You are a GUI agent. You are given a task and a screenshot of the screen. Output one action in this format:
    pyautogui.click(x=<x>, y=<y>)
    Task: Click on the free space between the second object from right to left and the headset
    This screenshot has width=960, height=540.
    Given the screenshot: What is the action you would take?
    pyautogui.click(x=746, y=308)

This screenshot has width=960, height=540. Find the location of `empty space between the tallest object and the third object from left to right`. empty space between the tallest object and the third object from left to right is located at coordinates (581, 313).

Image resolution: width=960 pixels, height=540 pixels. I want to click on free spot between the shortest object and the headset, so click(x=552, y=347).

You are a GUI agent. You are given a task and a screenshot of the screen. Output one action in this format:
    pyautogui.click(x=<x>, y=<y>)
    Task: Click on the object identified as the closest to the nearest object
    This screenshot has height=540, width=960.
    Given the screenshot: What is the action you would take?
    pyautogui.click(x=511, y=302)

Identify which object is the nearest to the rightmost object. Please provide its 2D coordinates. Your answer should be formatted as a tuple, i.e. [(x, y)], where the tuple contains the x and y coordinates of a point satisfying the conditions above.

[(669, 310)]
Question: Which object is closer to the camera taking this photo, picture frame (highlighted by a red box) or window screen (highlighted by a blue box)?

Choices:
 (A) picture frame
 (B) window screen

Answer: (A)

---

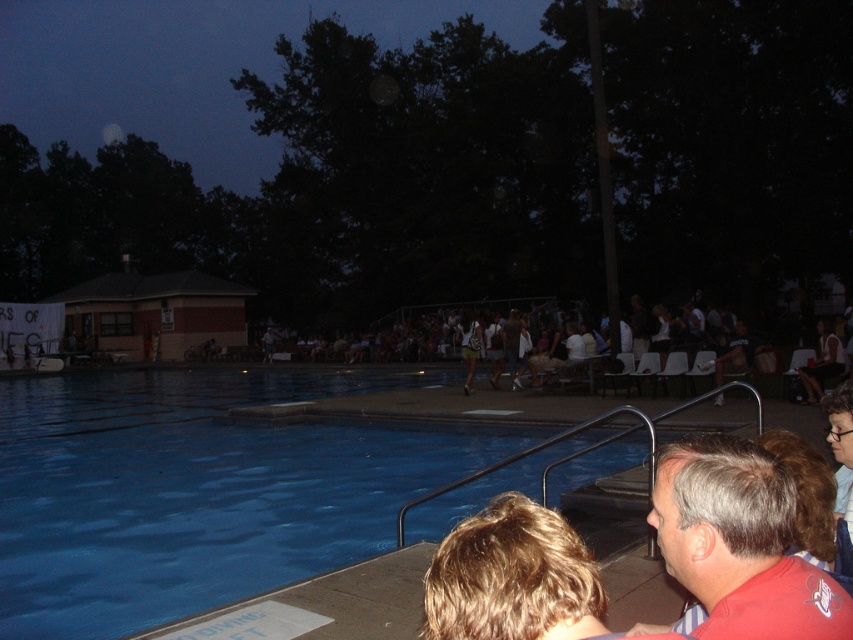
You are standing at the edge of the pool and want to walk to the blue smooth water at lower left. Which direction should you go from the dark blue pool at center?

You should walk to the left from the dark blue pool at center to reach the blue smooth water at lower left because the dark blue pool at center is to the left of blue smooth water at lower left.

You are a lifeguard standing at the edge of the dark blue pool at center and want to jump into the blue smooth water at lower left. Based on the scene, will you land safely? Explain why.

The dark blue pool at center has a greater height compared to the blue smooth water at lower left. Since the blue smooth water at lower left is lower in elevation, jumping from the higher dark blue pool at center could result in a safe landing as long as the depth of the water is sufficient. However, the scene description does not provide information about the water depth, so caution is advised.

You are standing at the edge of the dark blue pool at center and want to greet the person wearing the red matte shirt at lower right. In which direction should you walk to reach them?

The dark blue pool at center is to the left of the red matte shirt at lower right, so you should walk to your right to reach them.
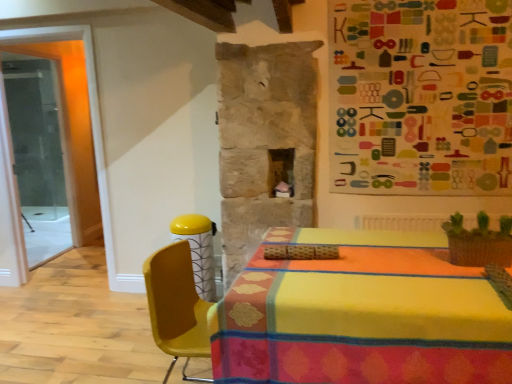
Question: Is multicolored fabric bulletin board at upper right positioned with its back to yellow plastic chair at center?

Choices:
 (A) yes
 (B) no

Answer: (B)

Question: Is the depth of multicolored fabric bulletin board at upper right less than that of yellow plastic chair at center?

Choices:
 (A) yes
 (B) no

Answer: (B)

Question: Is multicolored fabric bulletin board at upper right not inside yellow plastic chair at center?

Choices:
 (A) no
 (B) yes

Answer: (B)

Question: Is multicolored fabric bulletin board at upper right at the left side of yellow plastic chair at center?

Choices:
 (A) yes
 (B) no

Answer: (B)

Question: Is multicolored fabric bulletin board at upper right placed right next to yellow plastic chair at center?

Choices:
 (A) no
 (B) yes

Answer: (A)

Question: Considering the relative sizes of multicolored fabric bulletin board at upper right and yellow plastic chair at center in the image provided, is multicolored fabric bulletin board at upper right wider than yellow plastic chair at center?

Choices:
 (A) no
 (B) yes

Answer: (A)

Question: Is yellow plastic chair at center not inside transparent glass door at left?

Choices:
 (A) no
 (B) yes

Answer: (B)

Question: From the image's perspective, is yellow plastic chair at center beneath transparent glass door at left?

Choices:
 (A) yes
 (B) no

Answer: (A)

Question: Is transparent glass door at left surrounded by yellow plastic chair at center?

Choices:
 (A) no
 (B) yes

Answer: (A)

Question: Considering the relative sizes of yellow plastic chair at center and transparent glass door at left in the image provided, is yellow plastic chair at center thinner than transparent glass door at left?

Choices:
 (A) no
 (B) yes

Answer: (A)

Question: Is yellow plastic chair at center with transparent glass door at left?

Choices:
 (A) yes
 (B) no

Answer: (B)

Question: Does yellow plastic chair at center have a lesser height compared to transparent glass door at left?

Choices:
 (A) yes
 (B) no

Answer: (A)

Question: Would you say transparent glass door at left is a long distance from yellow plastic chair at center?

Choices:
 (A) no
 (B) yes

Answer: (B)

--

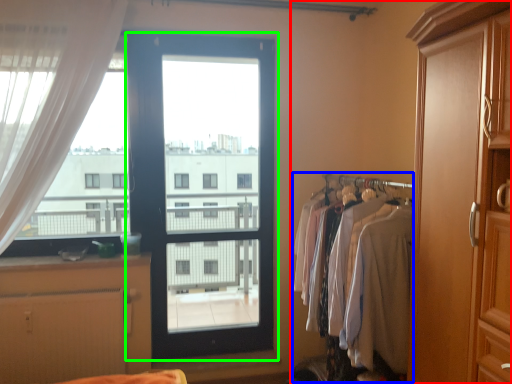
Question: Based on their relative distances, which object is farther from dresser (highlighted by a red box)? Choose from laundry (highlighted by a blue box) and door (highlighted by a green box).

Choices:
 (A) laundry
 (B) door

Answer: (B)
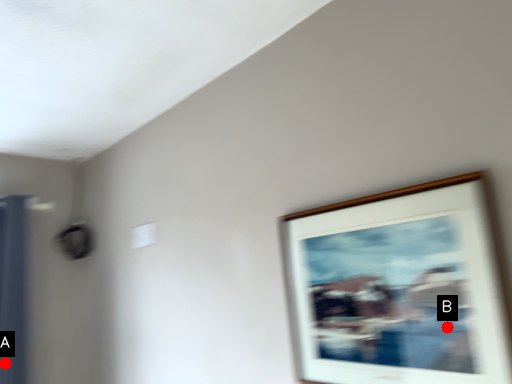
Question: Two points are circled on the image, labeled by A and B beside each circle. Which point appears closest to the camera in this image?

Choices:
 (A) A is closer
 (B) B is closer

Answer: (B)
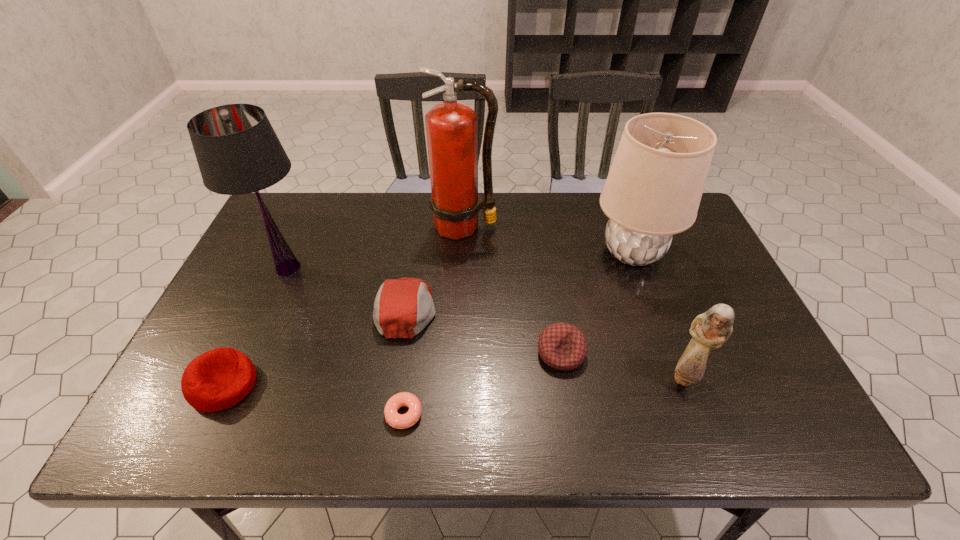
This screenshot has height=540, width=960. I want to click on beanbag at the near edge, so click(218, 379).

EXERCISE BRIEF: Collect every line of the items above that contains the word "width".

ANSWER FOR THIS EXERCISE:
    This screenshot has width=960, height=540.
This screenshot has width=960, height=540. Find the location of `empty space between the tallest object and the third object from left to right`. empty space between the tallest object and the third object from left to right is located at coordinates (581, 313).
Image resolution: width=960 pixels, height=540 pixels. I want to click on free spot between the shortest object and the headset, so click(x=552, y=347).
    This screenshot has height=540, width=960.
This screenshot has height=540, width=960. I want to click on beanbag at the near edge, so click(218, 379).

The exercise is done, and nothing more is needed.